*** Opening THE RECORDS ***

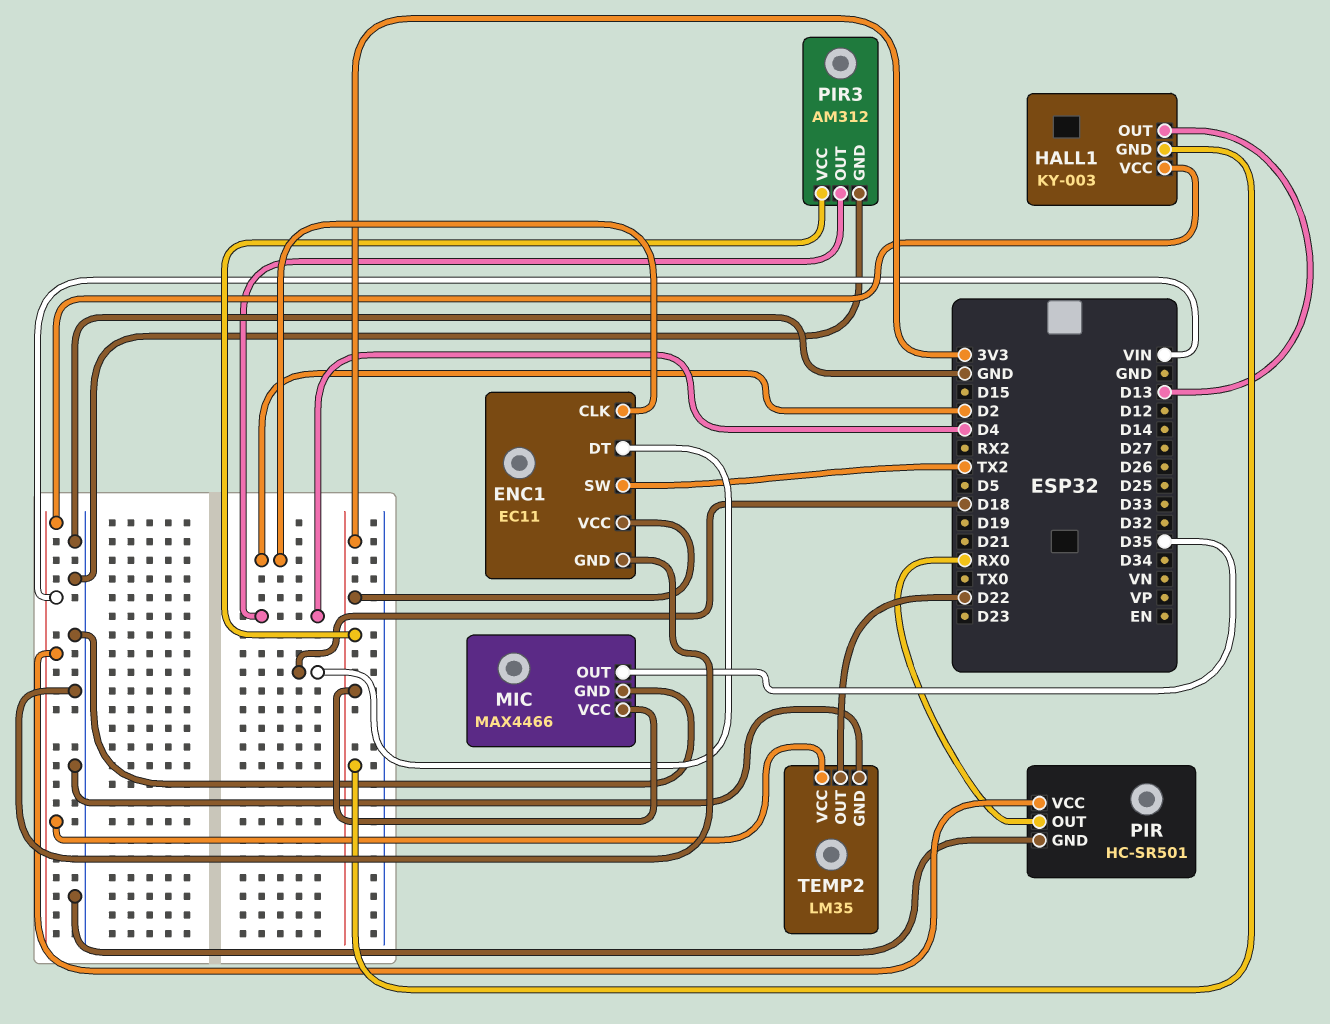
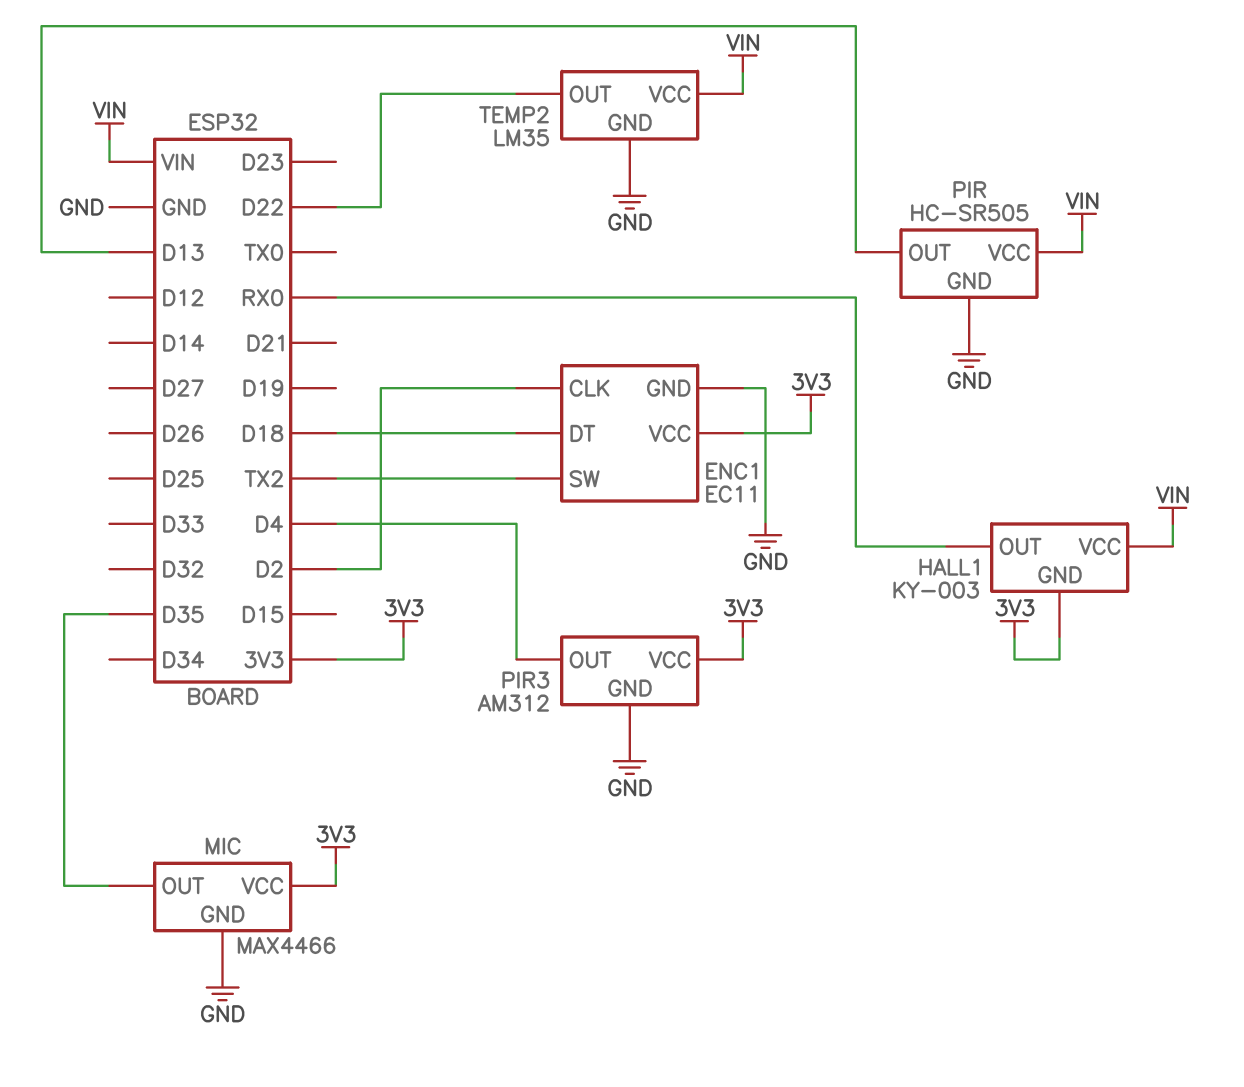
HALL1 pin OUT: D13 -> RX0
PIR: HC-SR501 -> HC-SR505
PIR pin OUT: RX0 -> D13

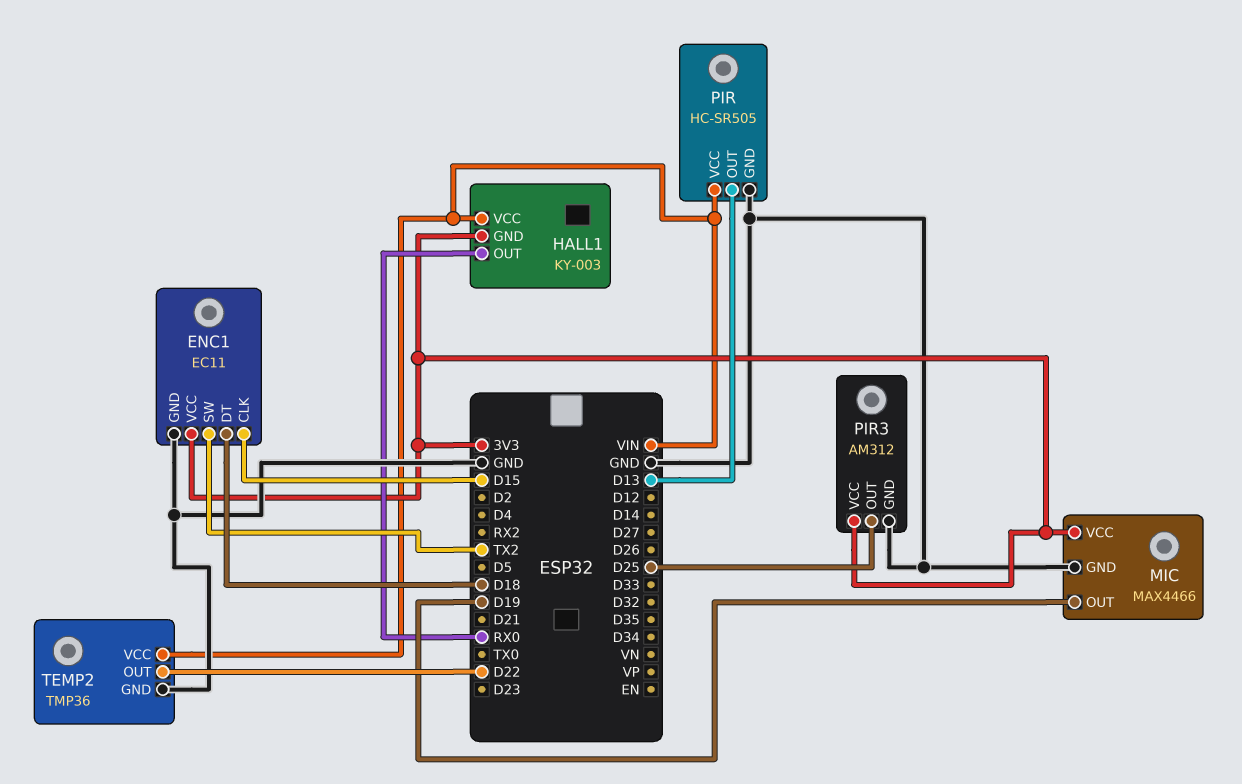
ENC1 pin CLK: D2 -> D15
MIC pin OUT: D35 -> D19
PIR3 pin OUT: D4 -> D25
TEMP2: LM35 -> TMP36

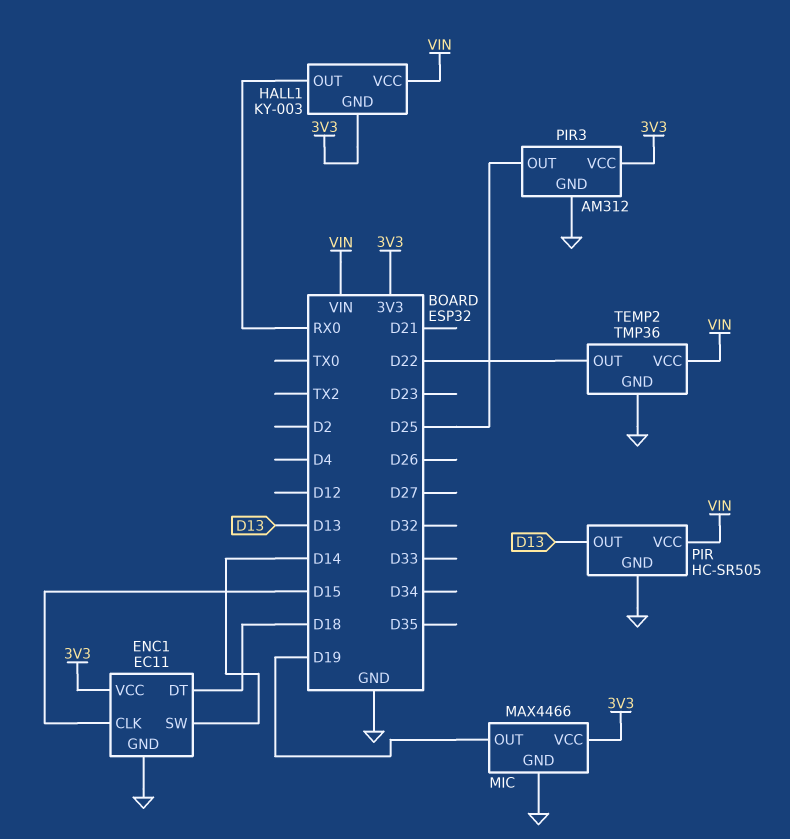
ENC1 pin SW: TX2 -> D14

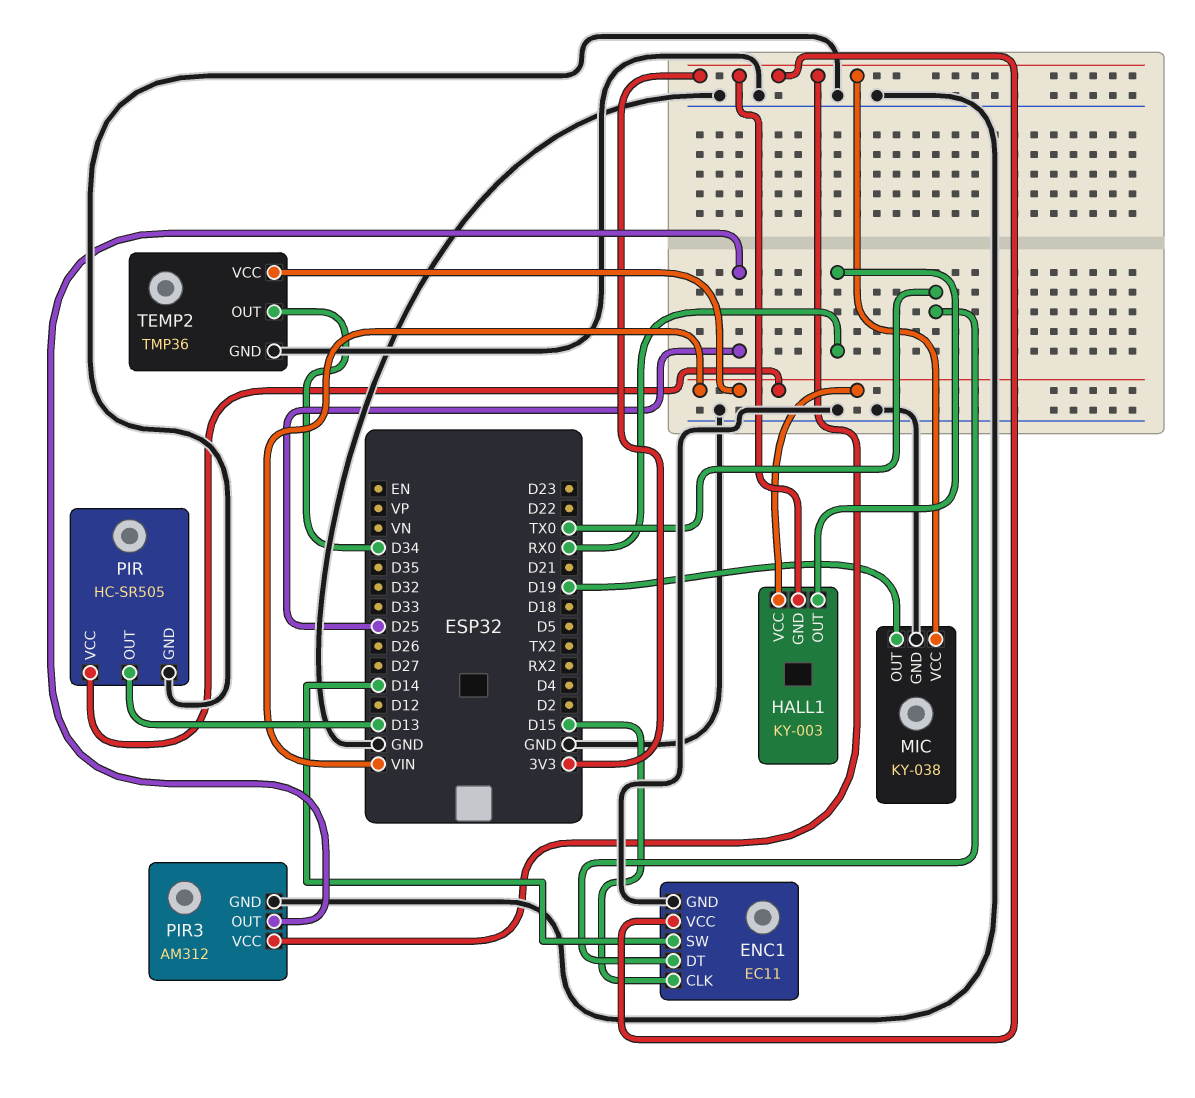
ENC1 pin DT: D18 -> TX0
MIC: MAX4466 -> KY-038
TEMP2 pin OUT: D22 -> D34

*** Closing THE RECORDS ***

> [TASK TO CARRY OUT] Exact lines, nothing more: output the one with "ENC1 pin SW: TX2 -> D14" and every later line through the end of the data, skipping pictures.

> [ANSWER SPACE]
ENC1 pin SW: TX2 -> D14

ENC1 pin DT: D18 -> TX0
MIC: MAX4466 -> KY-038
TEMP2 pin OUT: D22 -> D34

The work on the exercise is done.